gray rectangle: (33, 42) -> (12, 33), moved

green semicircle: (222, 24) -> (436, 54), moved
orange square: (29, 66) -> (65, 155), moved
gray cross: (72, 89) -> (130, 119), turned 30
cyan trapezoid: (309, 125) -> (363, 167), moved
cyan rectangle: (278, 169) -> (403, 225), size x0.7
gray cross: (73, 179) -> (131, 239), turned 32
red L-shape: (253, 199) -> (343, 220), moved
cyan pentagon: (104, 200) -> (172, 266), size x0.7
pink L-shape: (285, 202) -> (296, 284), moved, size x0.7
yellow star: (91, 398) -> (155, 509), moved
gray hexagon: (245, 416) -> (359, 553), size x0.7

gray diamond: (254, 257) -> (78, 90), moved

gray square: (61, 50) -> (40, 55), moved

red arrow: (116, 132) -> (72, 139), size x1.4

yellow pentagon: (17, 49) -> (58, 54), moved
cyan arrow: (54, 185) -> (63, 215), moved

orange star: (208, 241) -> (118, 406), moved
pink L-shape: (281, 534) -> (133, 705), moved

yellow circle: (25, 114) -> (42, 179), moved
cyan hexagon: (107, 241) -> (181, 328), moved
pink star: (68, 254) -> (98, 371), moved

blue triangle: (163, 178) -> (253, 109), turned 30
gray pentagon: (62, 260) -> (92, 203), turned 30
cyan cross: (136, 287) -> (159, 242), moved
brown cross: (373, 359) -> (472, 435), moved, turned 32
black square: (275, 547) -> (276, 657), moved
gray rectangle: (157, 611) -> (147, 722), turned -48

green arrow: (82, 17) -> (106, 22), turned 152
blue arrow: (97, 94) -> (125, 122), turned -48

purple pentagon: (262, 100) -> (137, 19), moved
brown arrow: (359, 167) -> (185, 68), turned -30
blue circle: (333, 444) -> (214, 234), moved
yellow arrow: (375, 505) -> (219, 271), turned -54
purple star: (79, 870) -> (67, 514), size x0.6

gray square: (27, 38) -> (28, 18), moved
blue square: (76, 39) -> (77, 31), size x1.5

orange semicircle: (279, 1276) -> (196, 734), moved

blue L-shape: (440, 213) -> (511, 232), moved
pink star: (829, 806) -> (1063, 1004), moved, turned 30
════
=== Activity ===
Please report, as a bare number, how many lines of the data contain the word "size".

=== Solved exercise ===
7